▶ **WORK REQUIRED**
Output all the data exactly.

▶ **DATA EXTRACT**

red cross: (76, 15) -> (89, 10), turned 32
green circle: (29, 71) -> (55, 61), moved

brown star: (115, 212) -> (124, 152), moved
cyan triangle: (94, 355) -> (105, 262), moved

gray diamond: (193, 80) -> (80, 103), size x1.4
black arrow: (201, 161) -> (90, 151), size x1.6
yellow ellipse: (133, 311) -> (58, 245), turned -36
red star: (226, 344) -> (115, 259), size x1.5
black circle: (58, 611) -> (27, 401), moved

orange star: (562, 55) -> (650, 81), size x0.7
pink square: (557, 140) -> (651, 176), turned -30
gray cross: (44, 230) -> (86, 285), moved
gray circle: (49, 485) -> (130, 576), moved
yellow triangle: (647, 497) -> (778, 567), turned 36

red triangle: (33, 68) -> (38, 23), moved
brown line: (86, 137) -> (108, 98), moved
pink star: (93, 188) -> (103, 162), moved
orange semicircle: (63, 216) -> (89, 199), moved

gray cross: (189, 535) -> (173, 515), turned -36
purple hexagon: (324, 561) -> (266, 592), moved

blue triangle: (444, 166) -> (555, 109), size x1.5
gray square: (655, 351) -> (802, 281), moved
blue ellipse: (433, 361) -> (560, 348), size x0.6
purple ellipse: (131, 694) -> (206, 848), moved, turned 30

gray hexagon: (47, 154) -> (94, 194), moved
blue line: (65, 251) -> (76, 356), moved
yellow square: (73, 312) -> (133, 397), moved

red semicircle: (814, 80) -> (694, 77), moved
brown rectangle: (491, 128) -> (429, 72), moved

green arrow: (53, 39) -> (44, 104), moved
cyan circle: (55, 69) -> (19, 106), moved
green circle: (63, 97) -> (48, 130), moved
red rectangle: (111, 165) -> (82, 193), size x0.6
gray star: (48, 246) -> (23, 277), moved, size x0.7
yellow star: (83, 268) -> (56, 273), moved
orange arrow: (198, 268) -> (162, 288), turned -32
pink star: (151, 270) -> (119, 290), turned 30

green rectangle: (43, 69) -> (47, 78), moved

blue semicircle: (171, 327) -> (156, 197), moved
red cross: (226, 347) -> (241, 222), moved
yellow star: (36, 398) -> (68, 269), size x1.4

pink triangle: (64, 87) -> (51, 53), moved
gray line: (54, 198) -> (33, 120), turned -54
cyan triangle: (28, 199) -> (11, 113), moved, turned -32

▶ **ANSWER**
red cross: (76, 15) -> (89, 10), turned 32
green circle: (29, 71) -> (55, 61), moved

brown star: (115, 212) -> (124, 152), moved
cyan triangle: (94, 355) -> (105, 262), moved

gray diamond: (193, 80) -> (80, 103), size x1.4
black arrow: (201, 161) -> (90, 151), size x1.6
yellow ellipse: (133, 311) -> (58, 245), turned -36
red star: (226, 344) -> (115, 259), size x1.5
black circle: (58, 611) -> (27, 401), moved

orange star: (562, 55) -> (650, 81), size x0.7
pink square: (557, 140) -> (651, 176), turned -30
gray cross: (44, 230) -> (86, 285), moved
gray circle: (49, 485) -> (130, 576), moved
yellow triangle: (647, 497) -> (778, 567), turned 36

red triangle: (33, 68) -> (38, 23), moved
brown line: (86, 137) -> (108, 98), moved
pink star: (93, 188) -> (103, 162), moved
orange semicircle: (63, 216) -> (89, 199), moved

gray cross: (189, 535) -> (173, 515), turned -36
purple hexagon: (324, 561) -> (266, 592), moved

blue triangle: (444, 166) -> (555, 109), size x1.5
gray square: (655, 351) -> (802, 281), moved
blue ellipse: (433, 361) -> (560, 348), size x0.6
purple ellipse: (131, 694) -> (206, 848), moved, turned 30

gray hexagon: (47, 154) -> (94, 194), moved
blue line: (65, 251) -> (76, 356), moved
yellow square: (73, 312) -> (133, 397), moved

red semicircle: (814, 80) -> (694, 77), moved
brown rectangle: (491, 128) -> (429, 72), moved

green arrow: (53, 39) -> (44, 104), moved
cyan circle: (55, 69) -> (19, 106), moved
green circle: (63, 97) -> (48, 130), moved
red rectangle: (111, 165) -> (82, 193), size x0.6
gray star: (48, 246) -> (23, 277), moved, size x0.7
yellow star: (83, 268) -> (56, 273), moved
orange arrow: (198, 268) -> (162, 288), turned -32
pink star: (151, 270) -> (119, 290), turned 30

green rectangle: (43, 69) -> (47, 78), moved

blue semicircle: (171, 327) -> (156, 197), moved
red cross: (226, 347) -> (241, 222), moved
yellow star: (36, 398) -> (68, 269), size x1.4

pink triangle: (64, 87) -> (51, 53), moved
gray line: (54, 198) -> (33, 120), turned -54
cyan triangle: (28, 199) -> (11, 113), moved, turned -32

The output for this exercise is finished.